TASK OBJECTIVE —
An exact copy of the data below is needed; please leave out any pictures.

DATA PROVIDED —
_____
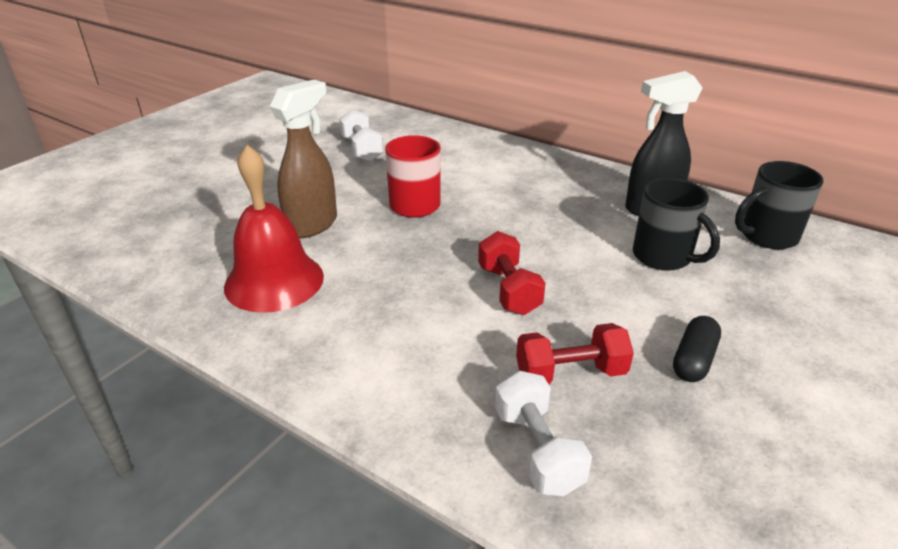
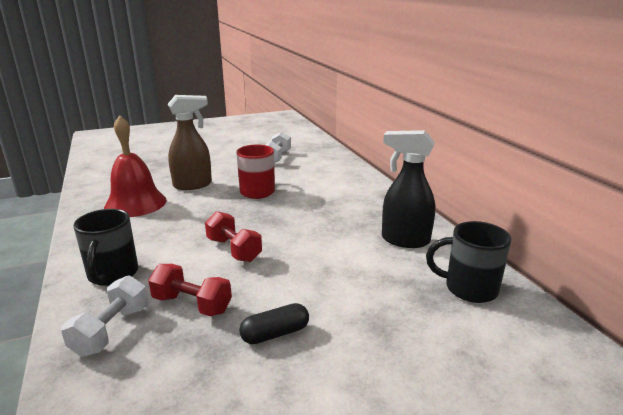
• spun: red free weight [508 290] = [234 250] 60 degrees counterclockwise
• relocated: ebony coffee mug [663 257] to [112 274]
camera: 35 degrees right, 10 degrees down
_____
TASK RESPONSE —
• spun: red free weight [508 290] = [234 250] 60 degrees counterclockwise
• relocated: ebony coffee mug [663 257] to [112 274]
camera: 35 degrees right, 10 degrees down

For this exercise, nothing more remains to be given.